::: GIVEN RECORDS :::
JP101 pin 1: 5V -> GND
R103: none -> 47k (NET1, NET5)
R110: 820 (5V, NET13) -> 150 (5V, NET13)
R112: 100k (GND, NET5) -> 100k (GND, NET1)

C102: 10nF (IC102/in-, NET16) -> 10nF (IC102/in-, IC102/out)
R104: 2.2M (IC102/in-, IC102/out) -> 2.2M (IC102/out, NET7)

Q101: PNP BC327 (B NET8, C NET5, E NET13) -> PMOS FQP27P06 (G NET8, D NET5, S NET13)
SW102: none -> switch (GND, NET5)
:::
**GOAL OF THE EXERCISE**
Please repeat, exactly and only, the lines from the one containing "R104: 2.2M (IC102/in-, IC102/out)" through the last line of the records, both included.

**RESULT FOR THIS EXERCISE**
R104: 2.2M (IC102/in-, IC102/out) -> 2.2M (IC102/out, NET7)

Q101: PNP BC327 (B NET8, C NET5, E NET13) -> PMOS FQP27P06 (G NET8, D NET5, S NET13)
SW102: none -> switch (GND, NET5)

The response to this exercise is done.